<<<<
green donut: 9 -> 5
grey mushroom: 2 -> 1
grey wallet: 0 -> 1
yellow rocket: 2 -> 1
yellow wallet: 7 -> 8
>>>>
<<<<
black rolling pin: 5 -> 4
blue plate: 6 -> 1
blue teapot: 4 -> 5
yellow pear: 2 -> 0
>>>>
What you are asked to do — From the records above, copy out the line with "green donut: 9 -> 5", the line with "yellow wallet: 7 -> 8", and every line between them, word for word.

Answer for the task —
green donut: 9 -> 5
grey mushroom: 2 -> 1
grey wallet: 0 -> 1
yellow rocket: 2 -> 1
yellow wallet: 7 -> 8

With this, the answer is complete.